*TASK INSTRUCTIONS*
Begin with the first line of the entries below and reproduce each line exactly, ending with the line that holds "change=swapped; old=pink traffic".

START RECORDS FOR PROCESSING

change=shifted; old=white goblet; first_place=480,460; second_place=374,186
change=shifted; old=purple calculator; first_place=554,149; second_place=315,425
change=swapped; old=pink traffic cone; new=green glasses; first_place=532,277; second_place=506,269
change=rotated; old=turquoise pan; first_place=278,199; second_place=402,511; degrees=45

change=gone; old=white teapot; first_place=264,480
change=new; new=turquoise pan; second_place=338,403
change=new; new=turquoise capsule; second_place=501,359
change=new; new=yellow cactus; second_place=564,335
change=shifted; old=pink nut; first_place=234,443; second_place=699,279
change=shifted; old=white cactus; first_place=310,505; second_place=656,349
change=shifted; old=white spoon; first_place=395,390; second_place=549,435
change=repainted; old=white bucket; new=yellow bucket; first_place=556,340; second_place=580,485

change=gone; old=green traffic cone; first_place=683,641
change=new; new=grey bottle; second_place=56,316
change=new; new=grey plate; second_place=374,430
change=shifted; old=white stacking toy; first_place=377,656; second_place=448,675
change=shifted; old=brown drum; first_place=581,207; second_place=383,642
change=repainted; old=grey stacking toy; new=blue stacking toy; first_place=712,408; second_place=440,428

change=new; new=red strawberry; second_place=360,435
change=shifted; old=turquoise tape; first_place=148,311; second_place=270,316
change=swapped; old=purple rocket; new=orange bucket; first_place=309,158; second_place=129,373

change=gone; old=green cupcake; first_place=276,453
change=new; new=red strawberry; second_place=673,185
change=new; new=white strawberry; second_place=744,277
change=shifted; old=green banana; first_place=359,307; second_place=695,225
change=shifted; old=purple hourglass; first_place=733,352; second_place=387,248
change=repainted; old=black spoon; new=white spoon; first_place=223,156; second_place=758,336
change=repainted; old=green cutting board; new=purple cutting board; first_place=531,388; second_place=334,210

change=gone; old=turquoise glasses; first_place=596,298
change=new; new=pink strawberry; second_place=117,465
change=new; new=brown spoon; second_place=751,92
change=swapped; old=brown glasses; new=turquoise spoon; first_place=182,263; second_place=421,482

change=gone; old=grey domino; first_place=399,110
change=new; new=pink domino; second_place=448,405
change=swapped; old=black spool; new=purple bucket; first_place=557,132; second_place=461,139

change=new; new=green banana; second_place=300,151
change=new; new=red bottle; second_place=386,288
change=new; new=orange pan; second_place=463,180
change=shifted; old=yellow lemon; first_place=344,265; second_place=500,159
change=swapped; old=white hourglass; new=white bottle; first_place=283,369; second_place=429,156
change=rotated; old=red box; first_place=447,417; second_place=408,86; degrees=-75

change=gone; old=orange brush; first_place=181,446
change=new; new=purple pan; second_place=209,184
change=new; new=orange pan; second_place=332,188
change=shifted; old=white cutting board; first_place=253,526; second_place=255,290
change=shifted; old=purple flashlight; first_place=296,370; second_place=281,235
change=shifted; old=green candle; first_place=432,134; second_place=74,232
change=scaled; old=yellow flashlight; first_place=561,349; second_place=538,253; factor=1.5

END RECORDS FOR PROCESSING

*TASK RESULT*
change=shifted; old=white goblet; first_place=480,460; second_place=374,186
change=shifted; old=purple calculator; first_place=554,149; second_place=315,425
change=swapped; old=pink traffic cone; new=green glasses; first_place=532,277; second_place=506,269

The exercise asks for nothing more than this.